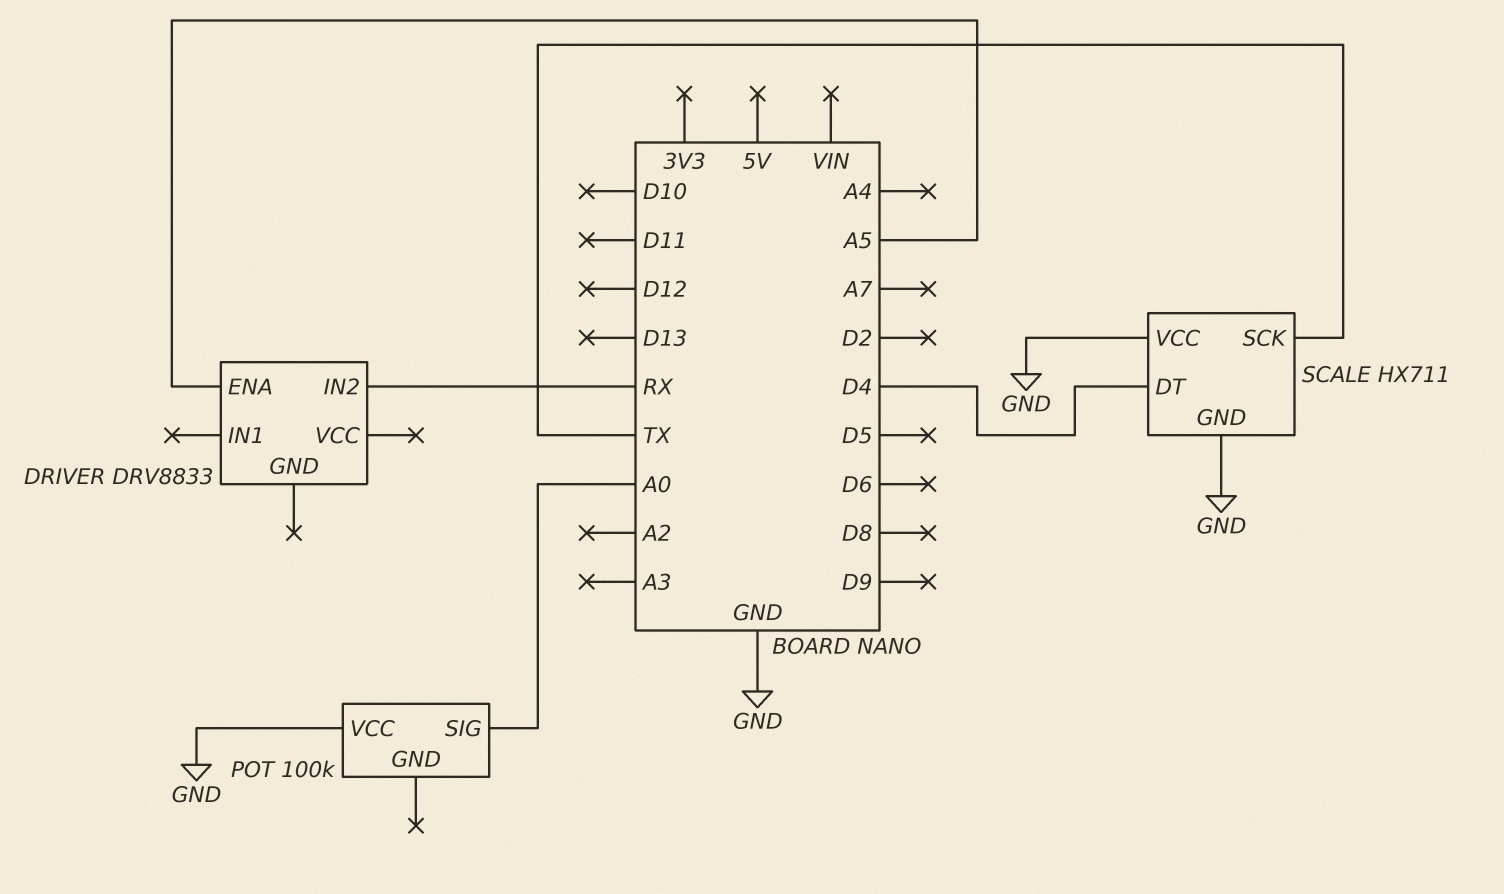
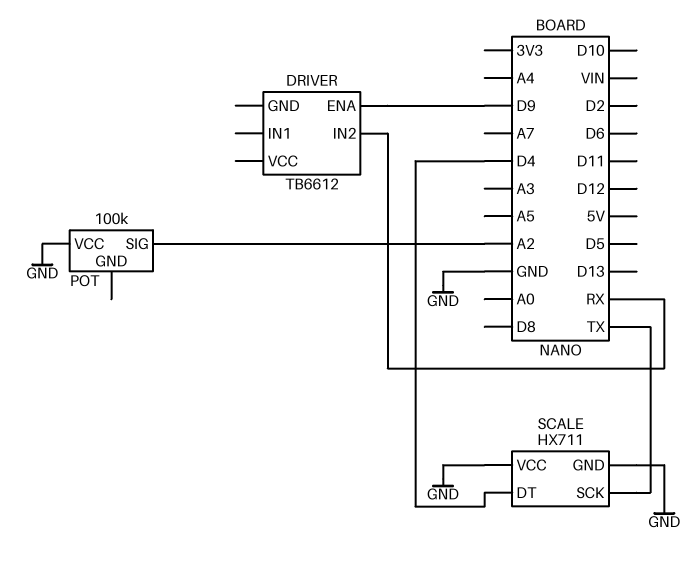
DRIVER: DRV8833 -> TB6612
DRIVER pin ENA: A5 -> D9
POT pin SIG: A0 -> A2

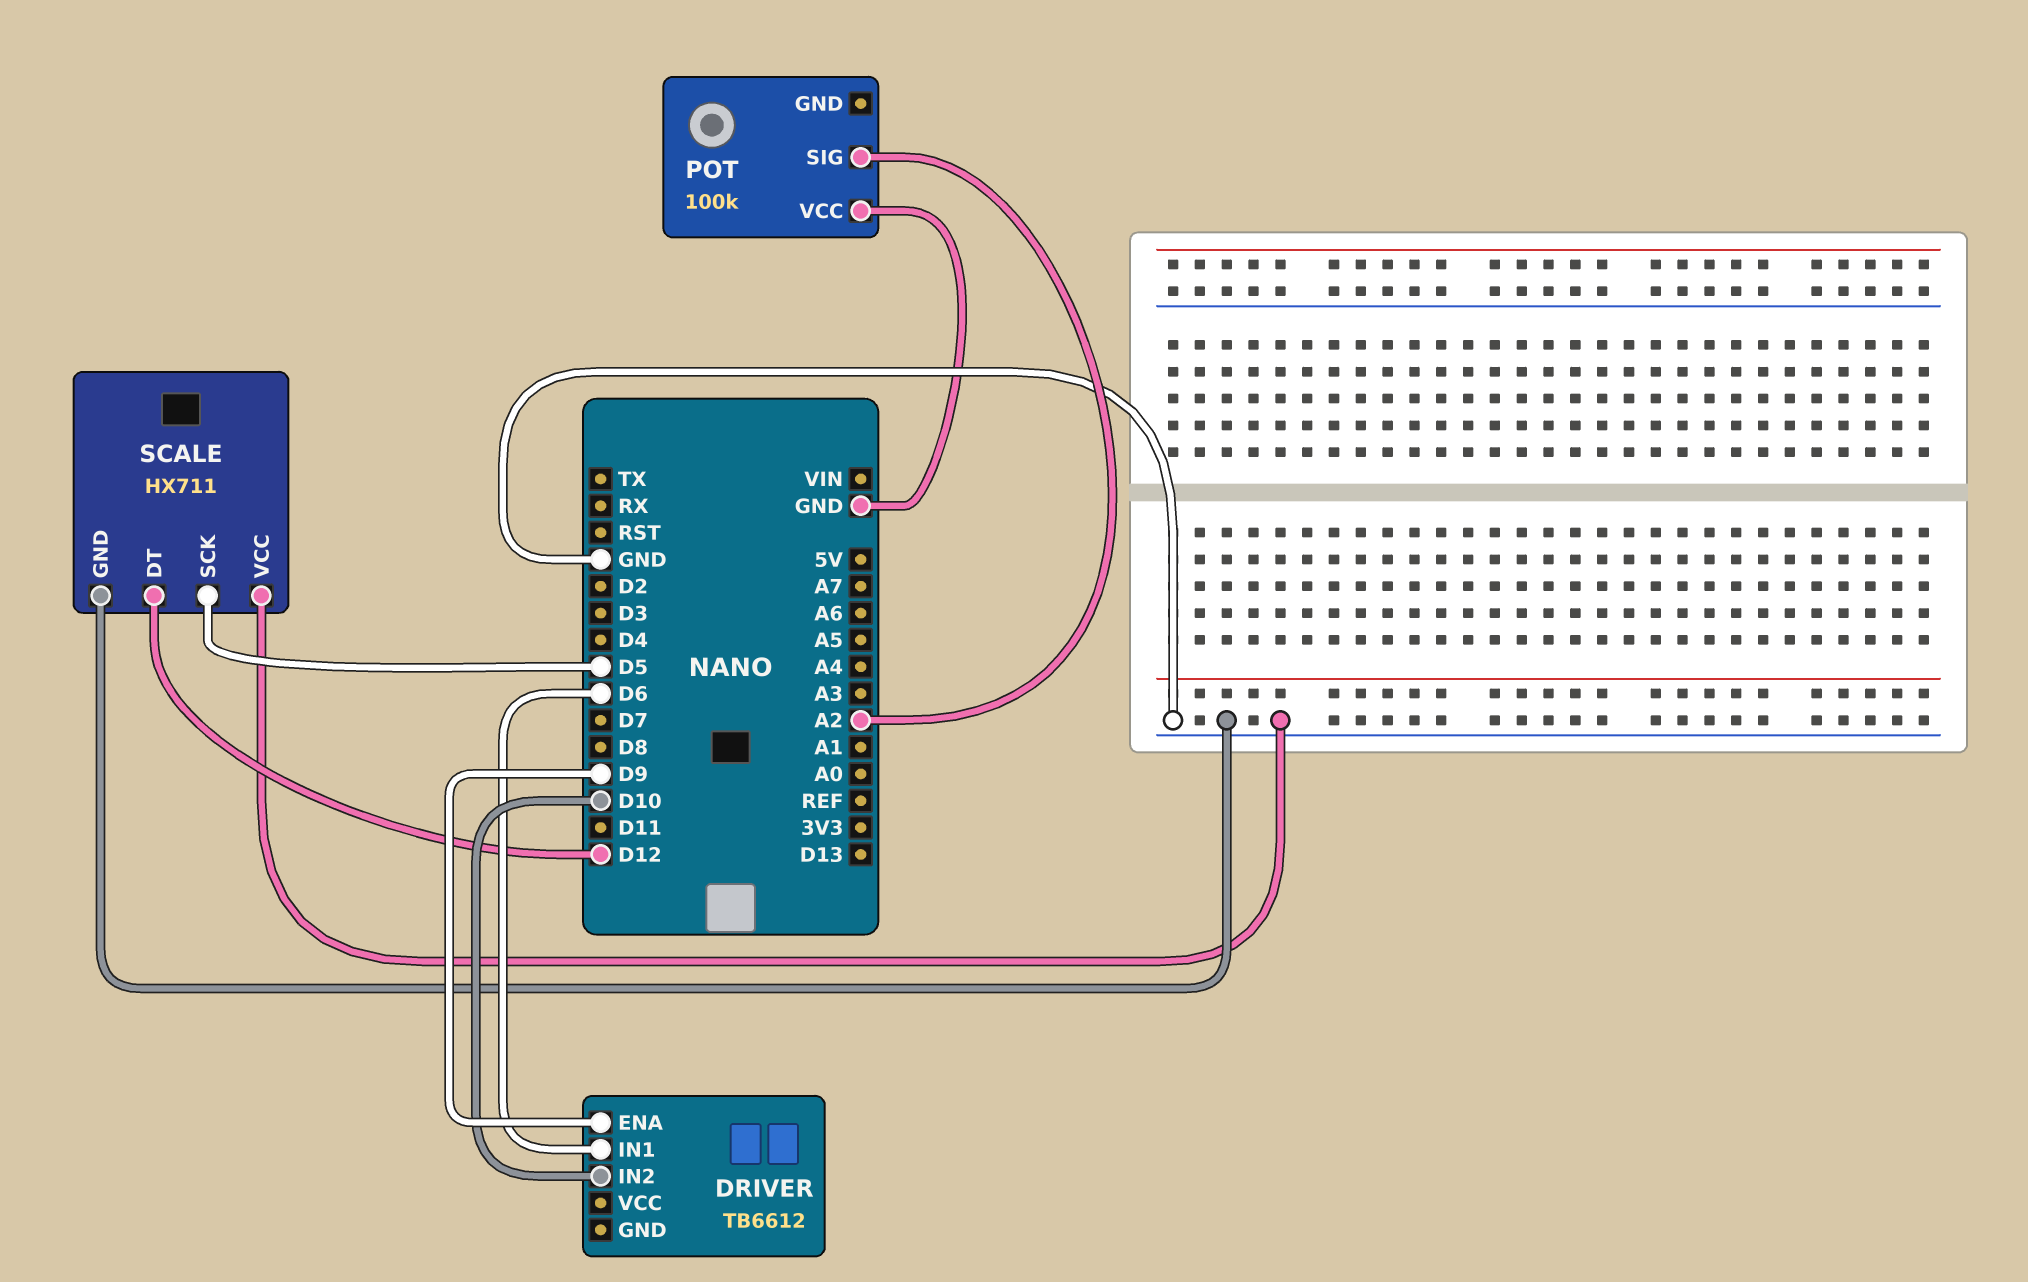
DRIVER pin IN1: none -> D6
DRIVER pin IN2: RX -> D10
SCALE pin DT: D4 -> D12
SCALE pin SCK: TX -> D5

§ Task objective
Check each line of the data above for the word "SCALE" and copy the ones where it is found.

§ Written solution
SCALE pin DT: D4 -> D12
SCALE pin SCK: TX -> D5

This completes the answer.